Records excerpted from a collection
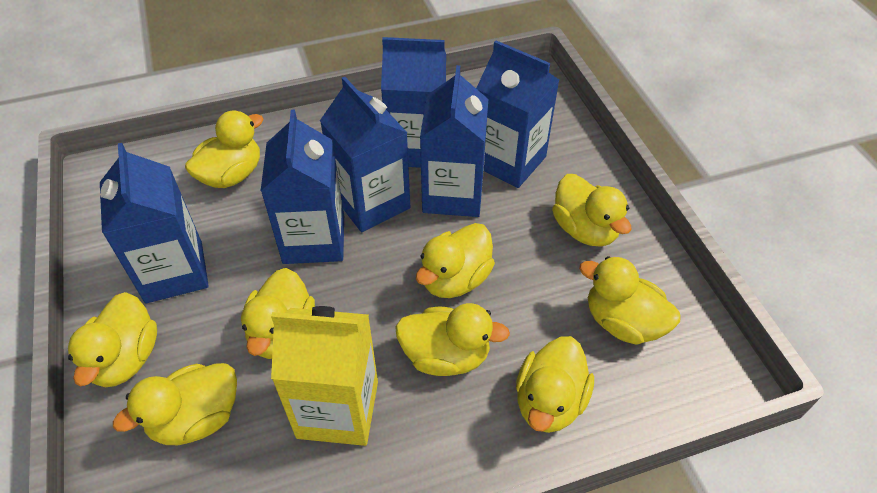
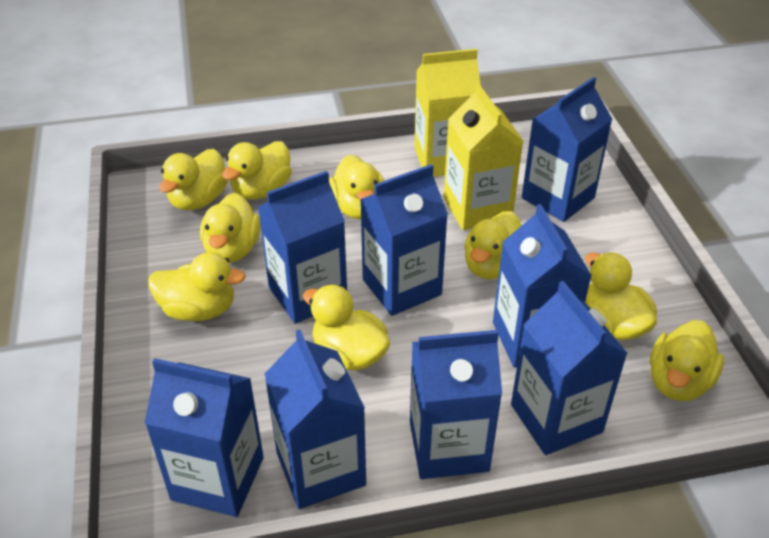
blue carton: 6 -> 8
yellow carton: 1 -> 2

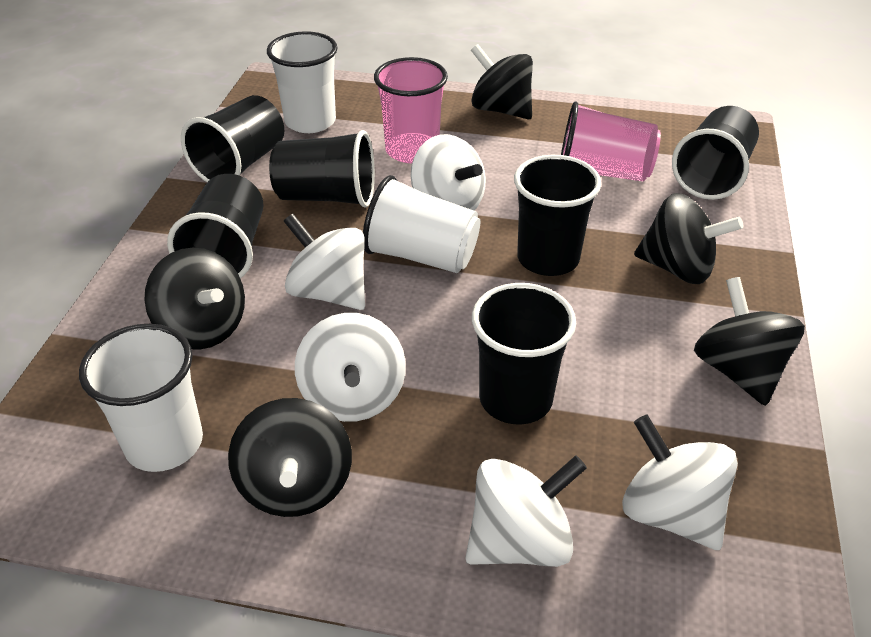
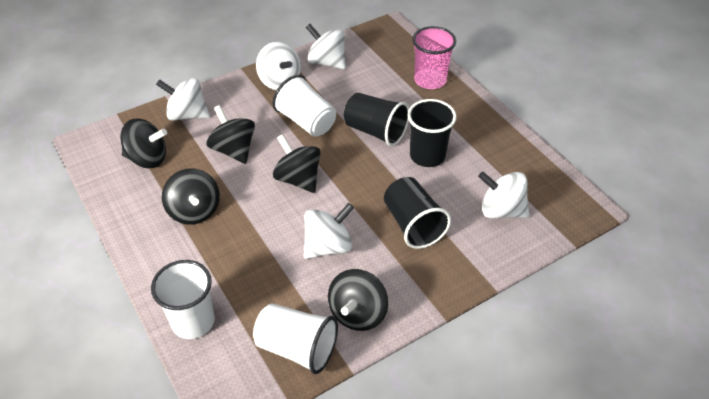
black cup: 6 -> 3
pink cup: 2 -> 1

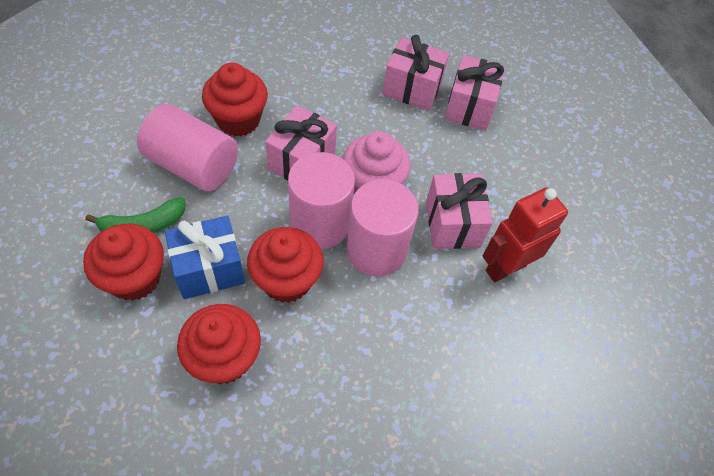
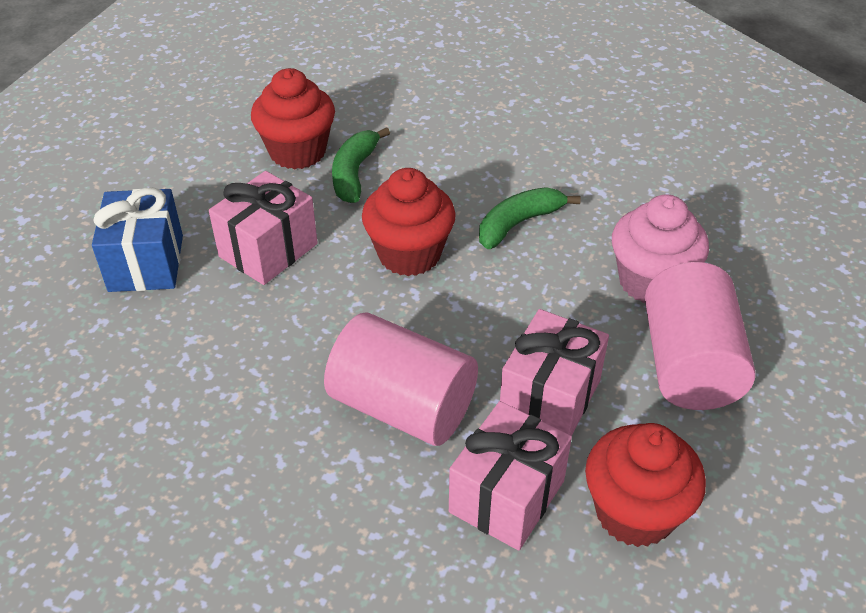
green banana: 1 -> 2
pink cylinder: 3 -> 2
pink gift: 4 -> 3
red cupcake: 4 -> 3
red robot: 1 -> 0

Your instructions |
Copy out each line of the records above that includes "pink".

Answer to the exercise |
pink cup: 2 -> 1
pink cylinder: 3 -> 2
pink gift: 4 -> 3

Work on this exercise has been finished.